**WHAT YOU HAVE TO DO**
Search the listing for "brown" and copy every line where it appears.

**SUPPLIED DATA**
● ● ●
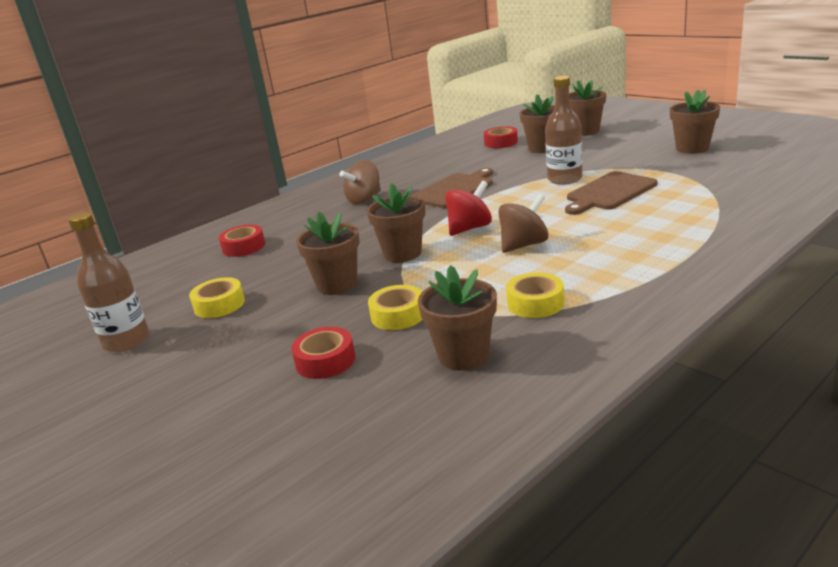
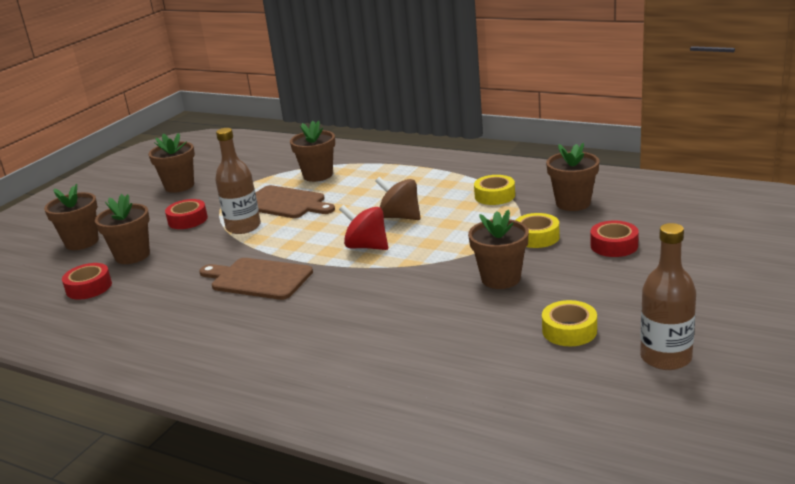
camera: 110 degrees left, 0 degrees up
(244, 247) = (432, 376): red tape -> red tape (188, 220)
(364, 199) = (277, 333): brown spinning top -> none
(402, 253) = (428, 265): brown flower pot -> brown flower pot (318, 175)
● ● ●
**RESPONSE**
(364, 199) = (277, 333): brown spinning top -> none
(402, 253) = (428, 265): brown flower pot -> brown flower pot (318, 175)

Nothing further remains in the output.